%%
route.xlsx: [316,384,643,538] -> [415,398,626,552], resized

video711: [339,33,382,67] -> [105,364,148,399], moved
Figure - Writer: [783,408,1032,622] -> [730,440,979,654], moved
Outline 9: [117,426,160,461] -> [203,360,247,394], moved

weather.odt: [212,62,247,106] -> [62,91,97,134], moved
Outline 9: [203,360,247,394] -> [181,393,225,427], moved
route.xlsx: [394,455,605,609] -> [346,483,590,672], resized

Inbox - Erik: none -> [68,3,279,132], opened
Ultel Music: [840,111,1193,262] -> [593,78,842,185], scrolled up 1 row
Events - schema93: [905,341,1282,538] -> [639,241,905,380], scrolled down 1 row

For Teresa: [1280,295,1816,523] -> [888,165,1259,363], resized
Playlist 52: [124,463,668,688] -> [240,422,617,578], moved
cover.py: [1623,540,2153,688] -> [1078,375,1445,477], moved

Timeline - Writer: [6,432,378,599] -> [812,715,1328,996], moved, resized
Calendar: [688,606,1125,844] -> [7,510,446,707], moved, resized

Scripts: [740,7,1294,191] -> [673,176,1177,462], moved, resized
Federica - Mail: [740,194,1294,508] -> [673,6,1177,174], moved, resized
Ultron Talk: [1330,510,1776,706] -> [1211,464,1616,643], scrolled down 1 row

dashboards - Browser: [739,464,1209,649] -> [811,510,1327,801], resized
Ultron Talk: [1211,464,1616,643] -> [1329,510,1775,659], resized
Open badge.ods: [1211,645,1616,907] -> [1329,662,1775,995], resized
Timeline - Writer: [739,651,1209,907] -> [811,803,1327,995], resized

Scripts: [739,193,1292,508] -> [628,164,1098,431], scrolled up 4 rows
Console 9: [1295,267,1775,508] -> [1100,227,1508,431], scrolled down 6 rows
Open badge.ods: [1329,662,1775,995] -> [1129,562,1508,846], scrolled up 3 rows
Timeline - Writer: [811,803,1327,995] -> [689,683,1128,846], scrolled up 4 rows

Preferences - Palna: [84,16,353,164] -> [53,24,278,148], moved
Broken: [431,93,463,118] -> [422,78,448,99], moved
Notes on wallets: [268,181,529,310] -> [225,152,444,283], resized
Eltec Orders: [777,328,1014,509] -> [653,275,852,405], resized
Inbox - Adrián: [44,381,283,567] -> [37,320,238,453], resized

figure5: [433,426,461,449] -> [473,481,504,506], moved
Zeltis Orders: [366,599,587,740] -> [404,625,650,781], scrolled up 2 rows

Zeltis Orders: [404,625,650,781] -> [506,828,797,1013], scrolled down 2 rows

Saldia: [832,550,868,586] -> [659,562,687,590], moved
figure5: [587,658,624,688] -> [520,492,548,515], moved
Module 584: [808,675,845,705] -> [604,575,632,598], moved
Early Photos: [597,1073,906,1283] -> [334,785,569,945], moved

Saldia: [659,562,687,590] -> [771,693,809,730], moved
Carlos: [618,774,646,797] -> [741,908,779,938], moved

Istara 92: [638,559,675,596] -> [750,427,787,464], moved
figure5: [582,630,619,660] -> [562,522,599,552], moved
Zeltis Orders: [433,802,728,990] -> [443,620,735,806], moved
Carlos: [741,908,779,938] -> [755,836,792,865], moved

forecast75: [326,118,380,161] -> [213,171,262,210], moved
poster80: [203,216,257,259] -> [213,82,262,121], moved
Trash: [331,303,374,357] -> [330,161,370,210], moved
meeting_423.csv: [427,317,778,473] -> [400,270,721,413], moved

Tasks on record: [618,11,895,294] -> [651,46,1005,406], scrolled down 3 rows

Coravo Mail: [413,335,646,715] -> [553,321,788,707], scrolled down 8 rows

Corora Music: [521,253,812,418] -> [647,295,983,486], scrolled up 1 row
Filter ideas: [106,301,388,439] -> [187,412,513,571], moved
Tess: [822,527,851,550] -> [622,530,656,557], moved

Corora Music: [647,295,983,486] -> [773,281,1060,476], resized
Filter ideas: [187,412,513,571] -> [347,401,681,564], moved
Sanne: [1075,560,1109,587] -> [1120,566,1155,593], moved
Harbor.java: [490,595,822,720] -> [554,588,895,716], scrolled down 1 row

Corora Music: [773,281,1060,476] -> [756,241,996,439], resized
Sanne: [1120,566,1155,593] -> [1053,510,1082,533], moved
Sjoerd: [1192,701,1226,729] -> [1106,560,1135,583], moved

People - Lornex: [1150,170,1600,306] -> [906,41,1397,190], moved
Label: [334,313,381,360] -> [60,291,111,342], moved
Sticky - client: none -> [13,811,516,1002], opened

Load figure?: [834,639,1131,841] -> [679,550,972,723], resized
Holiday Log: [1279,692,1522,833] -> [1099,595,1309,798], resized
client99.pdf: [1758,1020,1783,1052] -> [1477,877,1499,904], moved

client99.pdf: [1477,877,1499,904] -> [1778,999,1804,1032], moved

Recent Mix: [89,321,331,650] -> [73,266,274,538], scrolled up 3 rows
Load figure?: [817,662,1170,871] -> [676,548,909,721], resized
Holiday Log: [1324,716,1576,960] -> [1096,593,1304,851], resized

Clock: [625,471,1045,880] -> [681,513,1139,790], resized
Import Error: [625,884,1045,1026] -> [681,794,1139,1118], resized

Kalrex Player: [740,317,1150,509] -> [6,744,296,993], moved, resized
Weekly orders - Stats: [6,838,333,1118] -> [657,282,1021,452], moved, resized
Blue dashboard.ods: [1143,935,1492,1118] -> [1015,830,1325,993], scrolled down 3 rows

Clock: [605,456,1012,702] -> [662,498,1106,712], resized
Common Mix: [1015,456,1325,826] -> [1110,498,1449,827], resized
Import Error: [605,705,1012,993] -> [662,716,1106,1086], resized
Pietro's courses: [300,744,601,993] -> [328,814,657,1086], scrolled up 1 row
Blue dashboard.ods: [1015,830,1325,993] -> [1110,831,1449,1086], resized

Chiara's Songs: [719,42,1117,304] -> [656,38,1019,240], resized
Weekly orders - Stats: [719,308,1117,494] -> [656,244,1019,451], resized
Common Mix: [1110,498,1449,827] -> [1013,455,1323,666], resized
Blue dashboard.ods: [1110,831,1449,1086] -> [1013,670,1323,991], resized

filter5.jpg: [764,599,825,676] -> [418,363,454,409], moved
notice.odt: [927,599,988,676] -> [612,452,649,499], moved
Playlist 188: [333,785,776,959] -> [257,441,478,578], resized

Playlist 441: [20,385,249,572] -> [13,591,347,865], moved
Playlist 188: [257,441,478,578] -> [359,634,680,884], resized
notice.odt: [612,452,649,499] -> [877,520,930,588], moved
%%
- [DESCRIPTION OF THE TASK] Return one number, the count of lines in the records holding the word "Playlist".

- [ANSWER FOR THE TASK] 4